=== Section Start ===
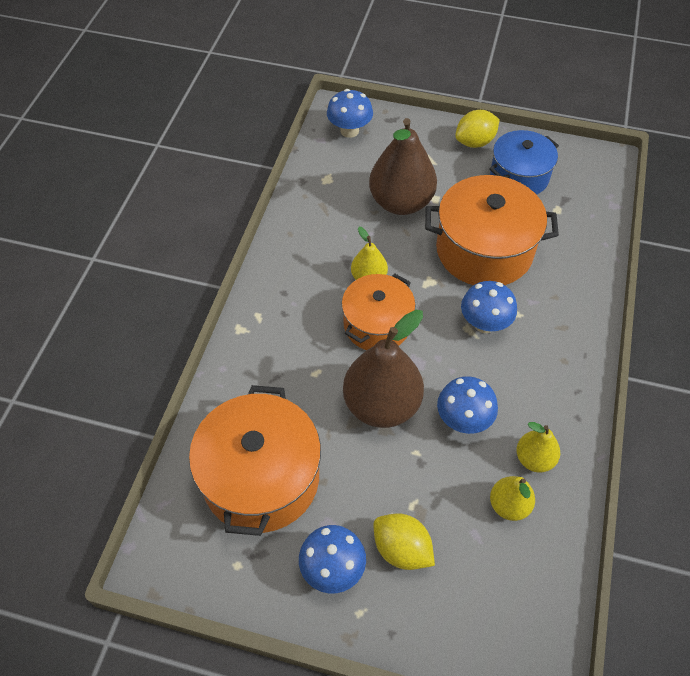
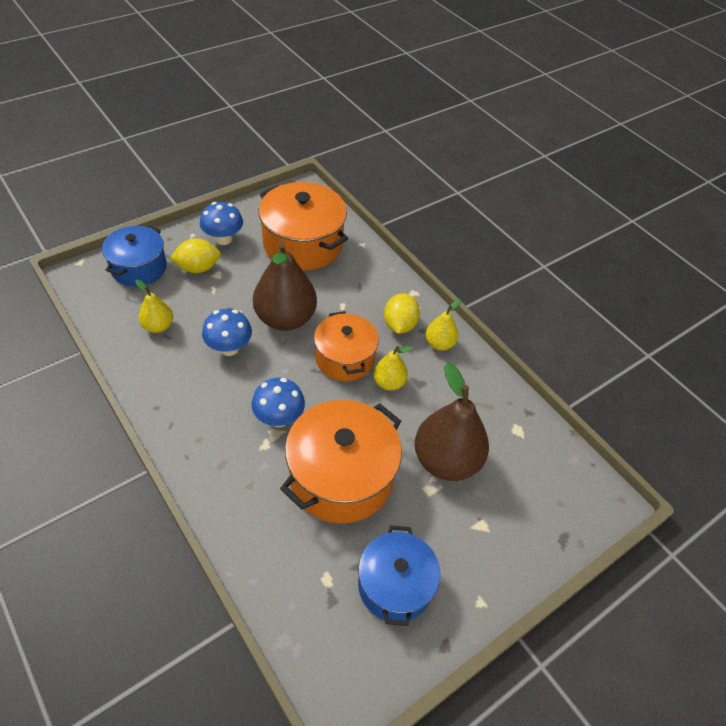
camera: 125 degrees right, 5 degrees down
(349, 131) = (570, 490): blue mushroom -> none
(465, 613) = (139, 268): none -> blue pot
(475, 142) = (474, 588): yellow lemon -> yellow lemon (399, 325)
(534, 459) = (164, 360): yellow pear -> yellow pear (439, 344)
=== Section End ===
**WORK REQUEST**: Your reply should consist only of the lines running from the line with "(475, 142) = (474, 588): yellow" to the end of the listing, retyped exactly.

**ANSWER SPACE**:
(475, 142) = (474, 588): yellow lemon -> yellow lemon (399, 325)
(534, 459) = (164, 360): yellow pear -> yellow pear (439, 344)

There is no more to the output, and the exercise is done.